Given entries:

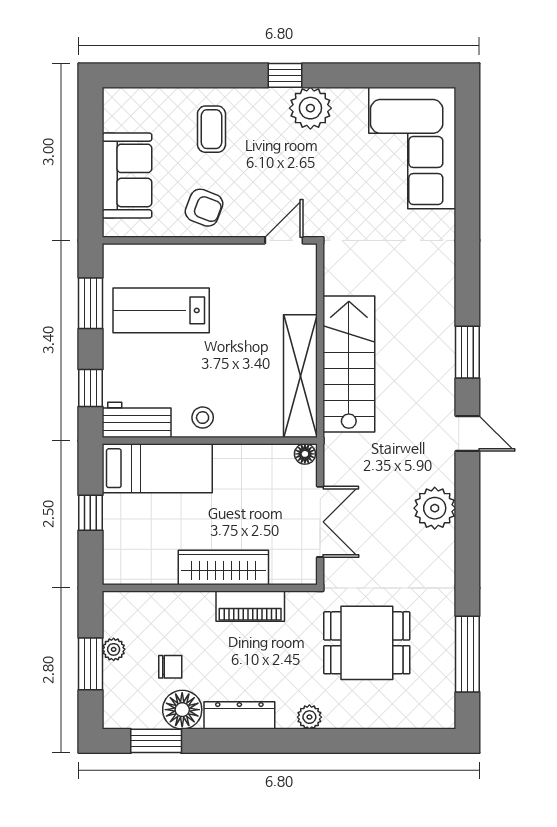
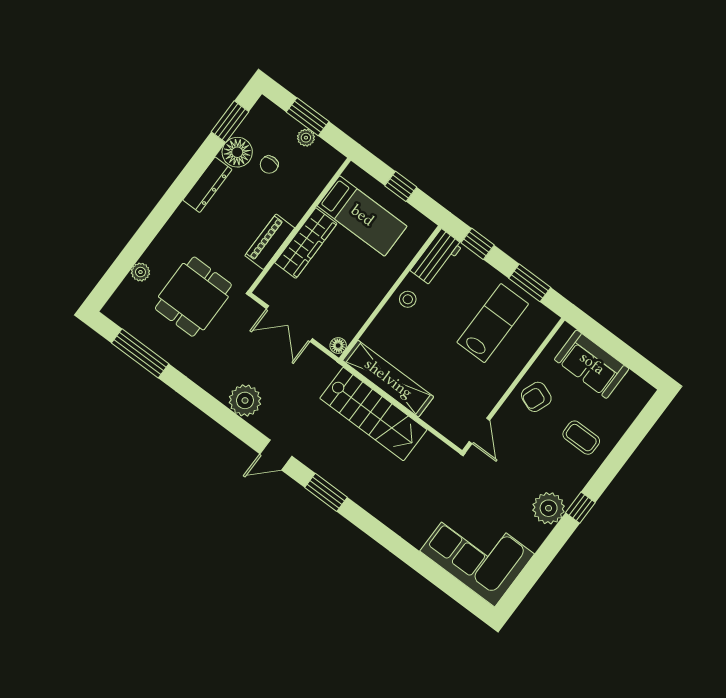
bed: (157, 468) -> (362, 216), moved, turned -90
plant: (309, 717) -> (140, 272), moved

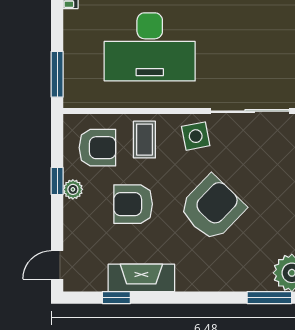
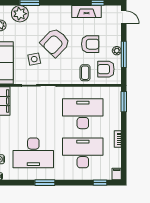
side table: (196, 136) -> (34, 59), moved
window: (57, 181) -> (124, 54), width x2.17
door: (57, 265) -> (124, 17), hinge flipped

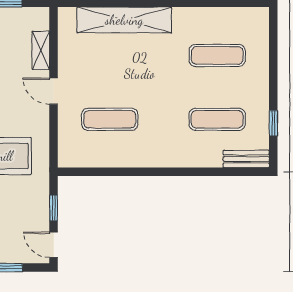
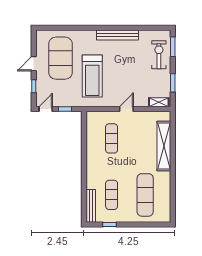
shelving: (41, 50) -> (159, 102), moved
exercise mat: (217, 55) -> (145, 195), width x1.36, depth x1.45
bench: (246, 159) -> (91, 206), width x1.36

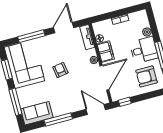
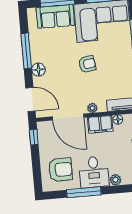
armchair: (147, 76) -> (60, 170), turned 90
floor lamp: (71, 107) -> (38, 70), added
door: (96, 110) -> (30, 99), hinge flipped
sofa: (37, 113) -> (55, 16), moved, turned 90

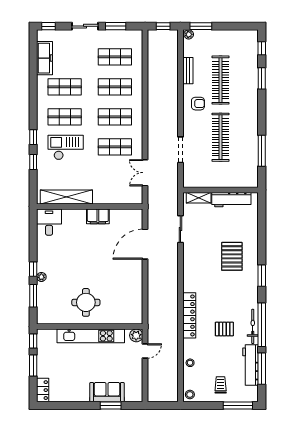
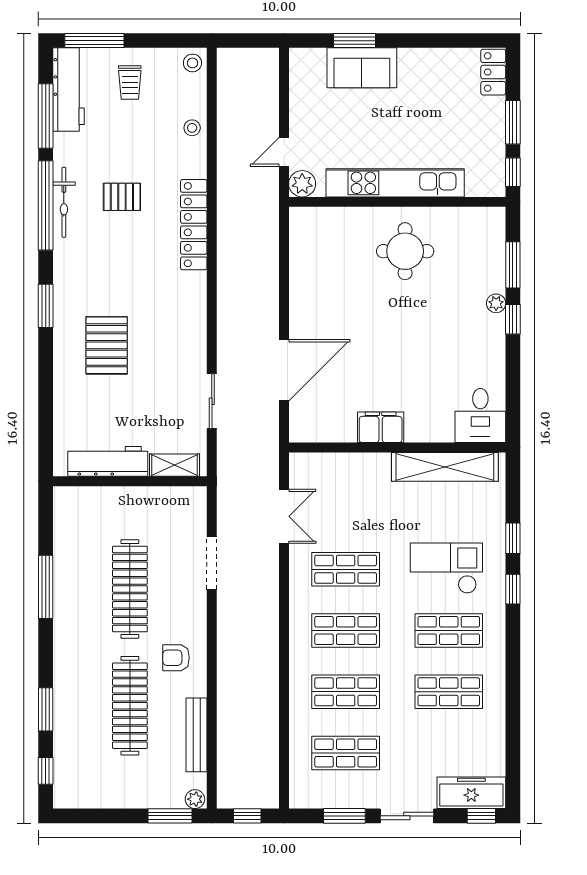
freezer: (44, 58) -> (471, 793), moved, turned 90
bench: (188, 71) -> (197, 735), width x1.36
checkout: (66, 147) -> (446, 568), turned 180
window: (262, 151) -> (46, 587), moved
workbench: (251, 365) -> (69, 90), moved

Your goal:
Your answer must be the lines above from the one holding "plant: (309, 717) -> (140, 272), moved" up to and including the one holding "armchair: (147, 76) -> (60, 170), turned 90", exact and with no pictures.

Result of the task:
plant: (309, 717) -> (140, 272), moved

side table: (196, 136) -> (34, 59), moved
window: (57, 181) -> (124, 54), width x2.17
door: (57, 265) -> (124, 17), hinge flipped

shelving: (41, 50) -> (159, 102), moved
exercise mat: (217, 55) -> (145, 195), width x1.36, depth x1.45
bench: (246, 159) -> (91, 206), width x1.36

armchair: (147, 76) -> (60, 170), turned 90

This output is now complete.